(EXTRACTED RECORDS begins)
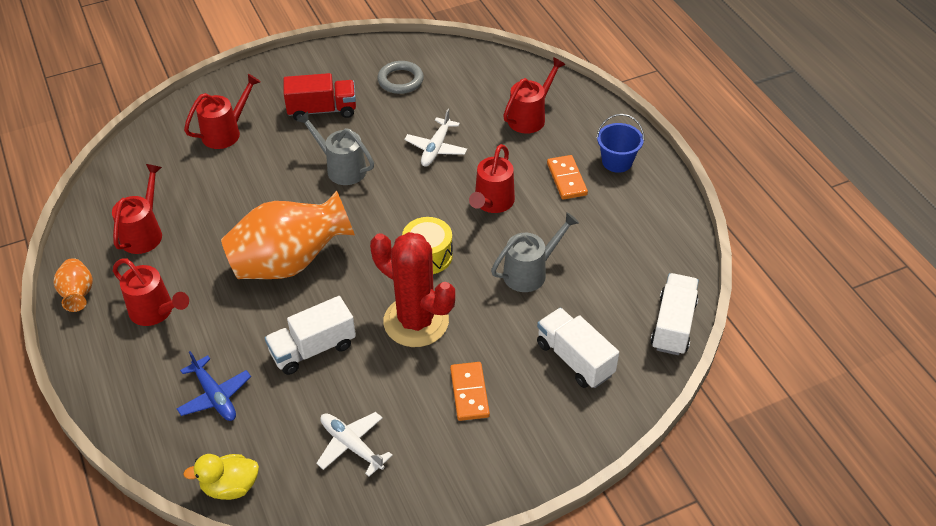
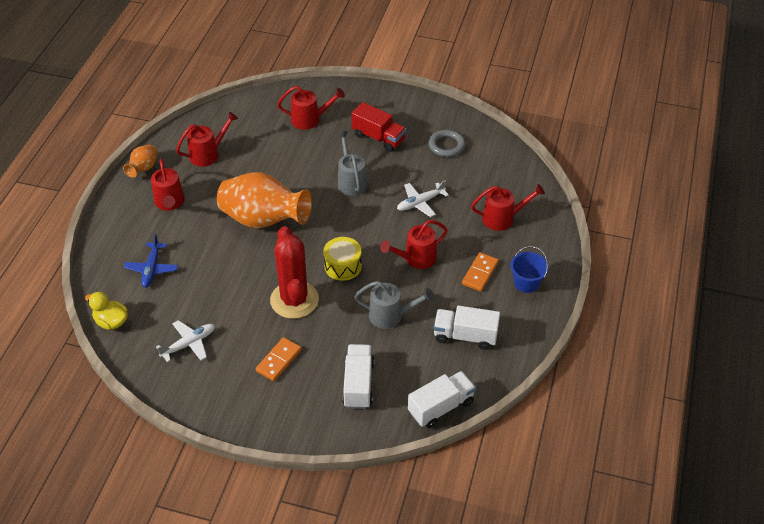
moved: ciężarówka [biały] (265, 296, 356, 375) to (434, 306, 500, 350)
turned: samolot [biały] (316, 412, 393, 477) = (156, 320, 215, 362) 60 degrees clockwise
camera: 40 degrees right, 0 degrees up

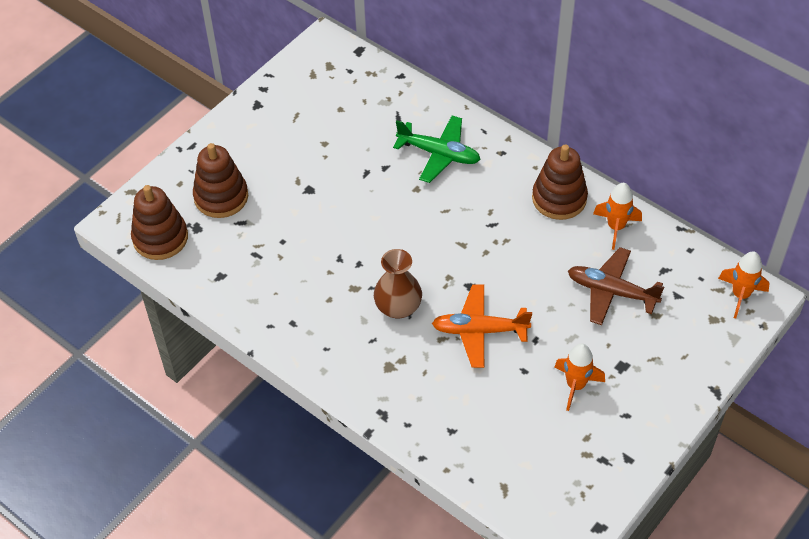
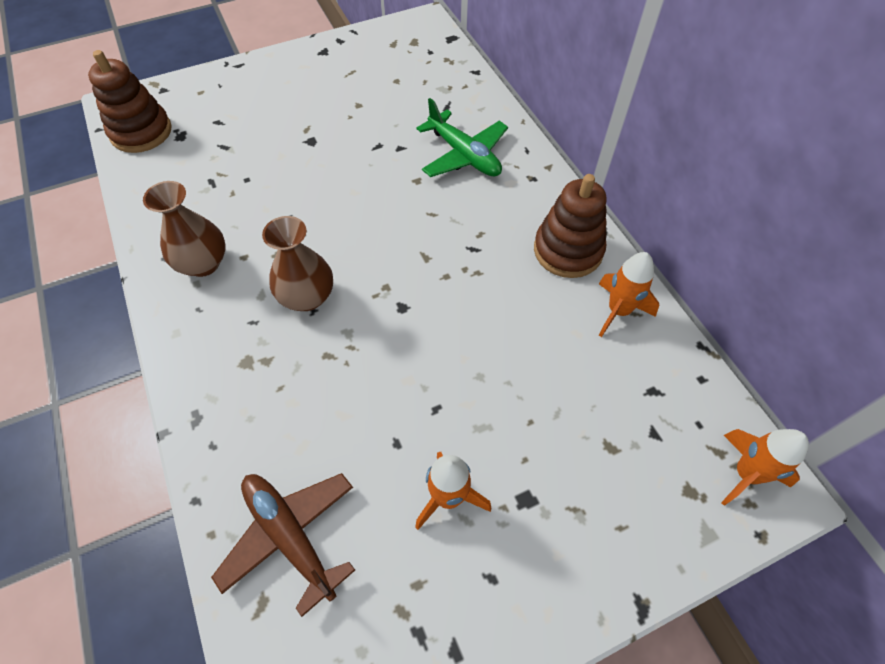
removed: zabawka nakładanka [brązowy] (193, 143, 248, 218); samolot [pomarańczowy] (432, 284, 532, 368)
added: wazon [brązowy] (143, 181, 226, 277)
moved: samolot [brązowy] (568, 247, 664, 325) to (211, 473, 355, 617)
camera: 25 degrees right, 5 degrees up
(EXTRACTED RECORDS ends)
WHAT YOU SHOULD DO: As you output the material, omit the pictures but alter nothing else.

SOLUTION FOR THIS PROBLEM:
moved: ciężarówka [biały] (265, 296, 356, 375) to (434, 306, 500, 350)
turned: samolot [biały] (316, 412, 393, 477) = (156, 320, 215, 362) 60 degrees clockwise
camera: 40 degrees right, 0 degrees up

removed: zabawka nakładanka [brązowy] (193, 143, 248, 218); samolot [pomarańczowy] (432, 284, 532, 368)
added: wazon [brązowy] (143, 181, 226, 277)
moved: samolot [brązowy] (568, 247, 664, 325) to (211, 473, 355, 617)
camera: 25 degrees right, 5 degrees up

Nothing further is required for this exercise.